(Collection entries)
** start **
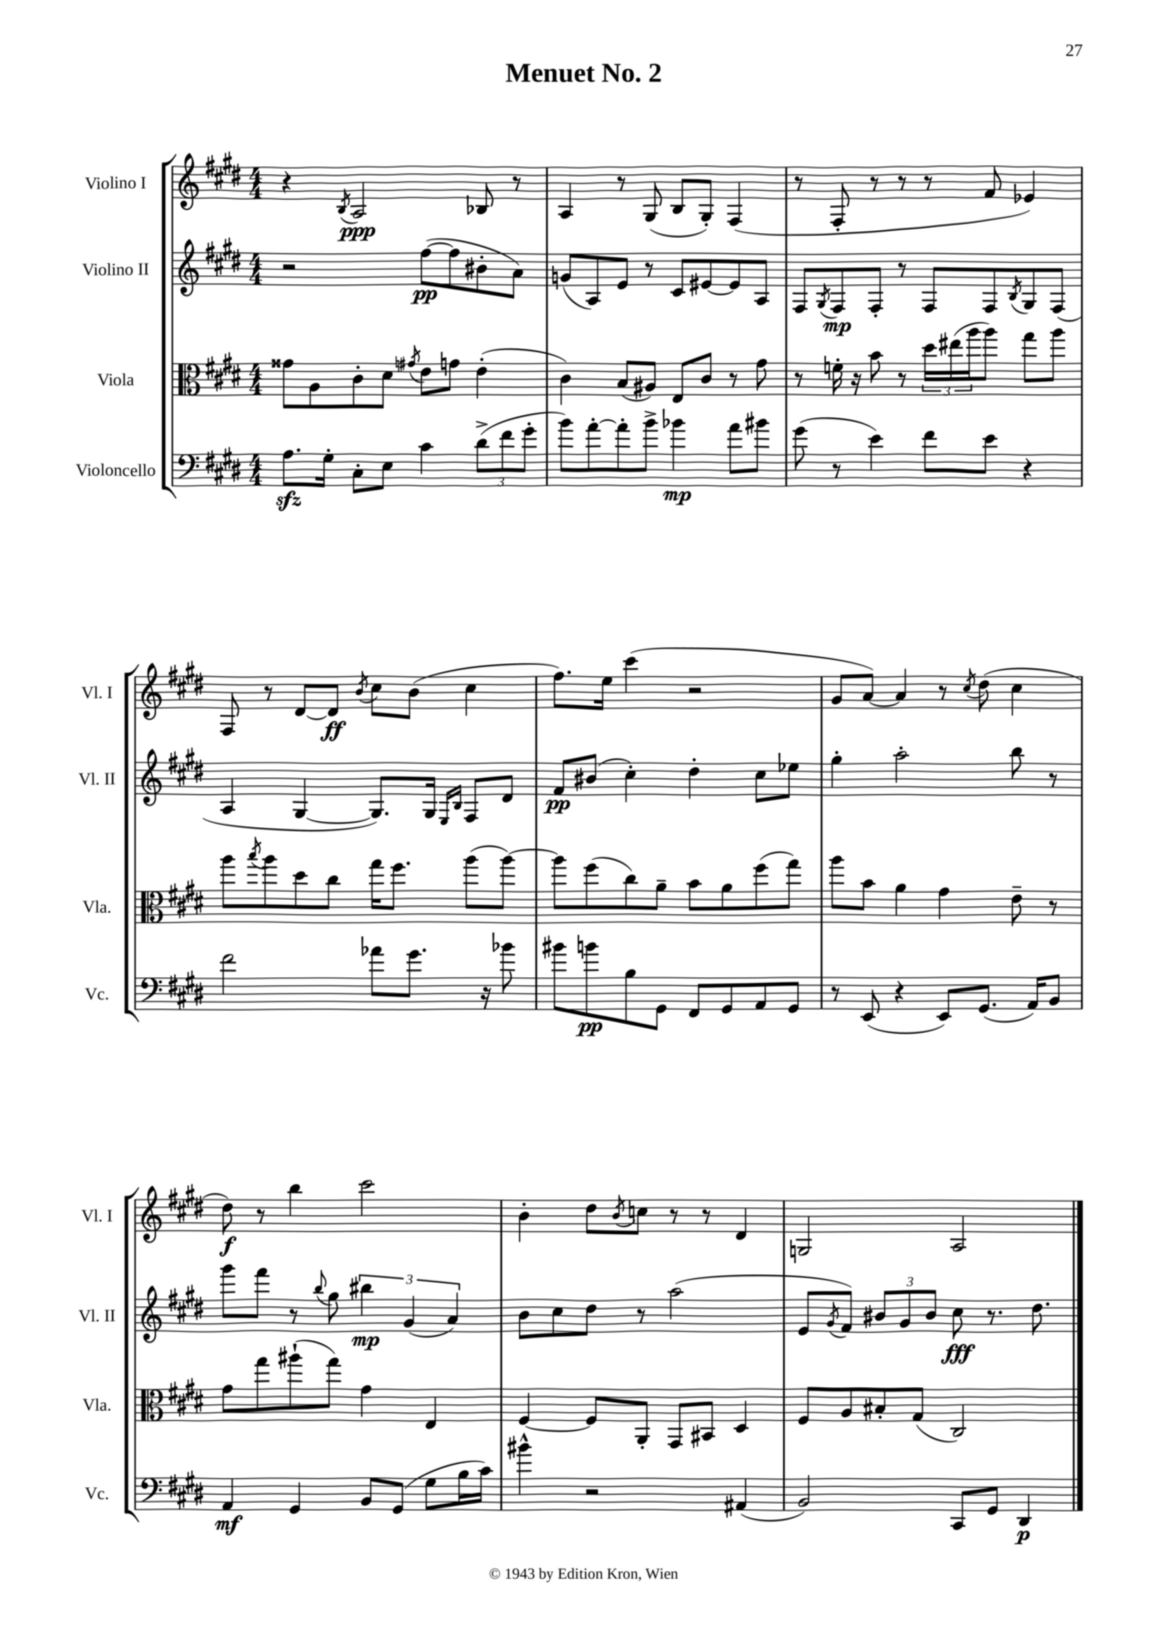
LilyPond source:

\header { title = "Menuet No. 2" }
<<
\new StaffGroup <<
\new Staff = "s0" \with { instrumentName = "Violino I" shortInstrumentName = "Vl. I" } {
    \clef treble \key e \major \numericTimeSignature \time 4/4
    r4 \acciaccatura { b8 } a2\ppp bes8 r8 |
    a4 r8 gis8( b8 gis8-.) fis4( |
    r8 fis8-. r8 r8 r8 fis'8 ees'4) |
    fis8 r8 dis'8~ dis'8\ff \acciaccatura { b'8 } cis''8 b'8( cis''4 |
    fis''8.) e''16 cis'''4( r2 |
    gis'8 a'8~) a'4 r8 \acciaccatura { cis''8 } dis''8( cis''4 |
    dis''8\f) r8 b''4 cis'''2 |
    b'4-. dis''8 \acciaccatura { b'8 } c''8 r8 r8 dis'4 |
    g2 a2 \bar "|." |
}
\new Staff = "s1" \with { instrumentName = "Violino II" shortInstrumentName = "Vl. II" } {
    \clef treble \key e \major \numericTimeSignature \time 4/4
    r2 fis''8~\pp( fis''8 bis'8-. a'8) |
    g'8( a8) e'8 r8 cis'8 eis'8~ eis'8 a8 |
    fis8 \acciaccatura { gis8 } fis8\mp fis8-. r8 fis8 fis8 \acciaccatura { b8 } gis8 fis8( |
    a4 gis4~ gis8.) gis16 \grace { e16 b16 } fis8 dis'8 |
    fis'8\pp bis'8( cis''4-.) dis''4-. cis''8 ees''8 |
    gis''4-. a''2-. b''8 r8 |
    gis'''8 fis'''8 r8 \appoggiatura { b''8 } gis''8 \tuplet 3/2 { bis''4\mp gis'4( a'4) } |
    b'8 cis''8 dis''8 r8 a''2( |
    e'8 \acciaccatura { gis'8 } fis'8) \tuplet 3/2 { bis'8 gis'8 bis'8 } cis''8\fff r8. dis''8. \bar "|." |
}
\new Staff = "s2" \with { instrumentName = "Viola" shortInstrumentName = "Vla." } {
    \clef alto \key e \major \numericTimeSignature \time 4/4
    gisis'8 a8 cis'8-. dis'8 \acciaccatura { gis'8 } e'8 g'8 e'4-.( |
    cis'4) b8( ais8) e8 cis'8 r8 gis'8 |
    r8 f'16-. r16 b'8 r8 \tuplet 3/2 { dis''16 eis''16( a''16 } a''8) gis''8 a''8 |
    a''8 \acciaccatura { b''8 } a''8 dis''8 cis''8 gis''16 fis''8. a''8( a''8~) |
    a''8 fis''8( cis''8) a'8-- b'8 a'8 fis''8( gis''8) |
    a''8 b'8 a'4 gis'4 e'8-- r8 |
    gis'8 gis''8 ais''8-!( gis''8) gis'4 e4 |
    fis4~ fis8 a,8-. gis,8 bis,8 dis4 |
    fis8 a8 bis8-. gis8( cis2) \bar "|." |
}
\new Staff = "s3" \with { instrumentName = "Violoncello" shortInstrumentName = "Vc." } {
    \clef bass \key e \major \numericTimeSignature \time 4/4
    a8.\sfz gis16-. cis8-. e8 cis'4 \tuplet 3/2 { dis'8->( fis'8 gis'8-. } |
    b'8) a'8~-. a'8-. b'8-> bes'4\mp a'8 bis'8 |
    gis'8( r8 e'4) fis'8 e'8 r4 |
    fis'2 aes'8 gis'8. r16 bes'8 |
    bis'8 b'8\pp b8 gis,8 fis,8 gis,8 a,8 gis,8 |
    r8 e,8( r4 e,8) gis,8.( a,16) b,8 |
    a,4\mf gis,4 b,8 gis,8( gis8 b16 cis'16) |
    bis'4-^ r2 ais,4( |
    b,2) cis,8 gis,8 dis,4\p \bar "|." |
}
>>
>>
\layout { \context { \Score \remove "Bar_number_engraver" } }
** end **
What to work on: Pull out every line of the entries above that contains the string "Violino", matching uppercase and lowercase exactly.

Correct response:
\new Staff = "s0" \with { instrumentName = "Violino I" shortInstrumentName = "Vl. I" } {
\new Staff = "s1" \with { instrumentName = "Violino II" shortInstrumentName = "Vl. II" } {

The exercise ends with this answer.